+++ Data section
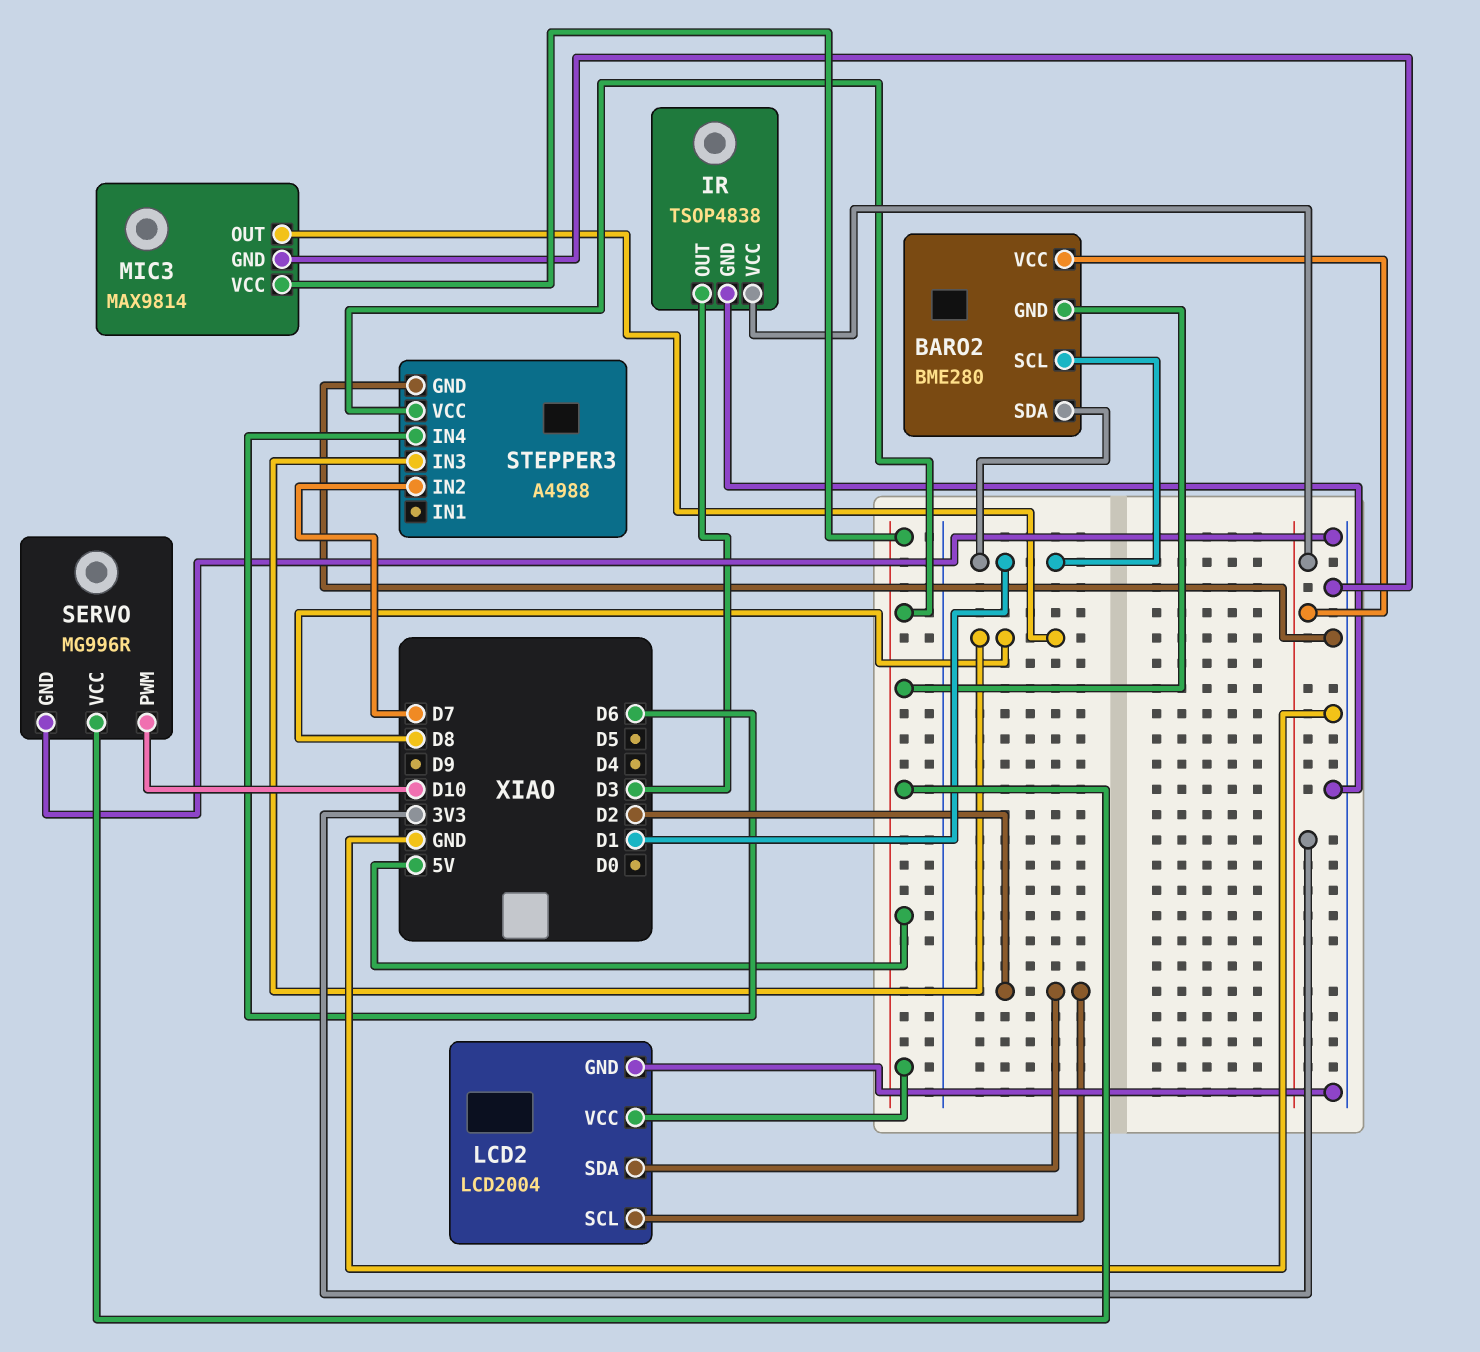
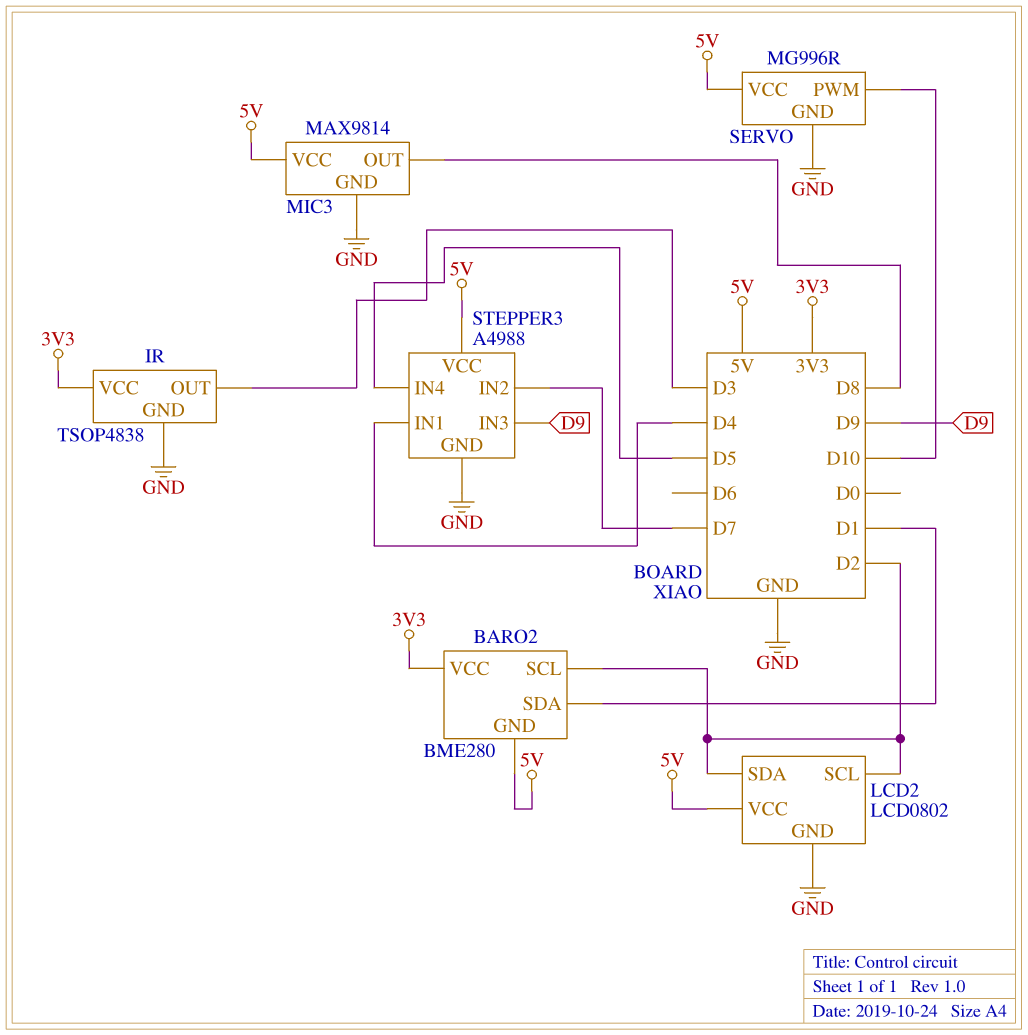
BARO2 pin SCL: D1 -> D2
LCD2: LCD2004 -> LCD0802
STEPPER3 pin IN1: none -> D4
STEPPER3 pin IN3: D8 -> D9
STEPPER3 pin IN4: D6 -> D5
++++++
#### Task brief
Would you print the material exactly once more, without any of its pictures?

#### Answer space
BARO2 pin SCL: D1 -> D2
LCD2: LCD2004 -> LCD0802
STEPPER3 pin IN1: none -> D4
STEPPER3 pin IN3: D8 -> D9
STEPPER3 pin IN4: D6 -> D5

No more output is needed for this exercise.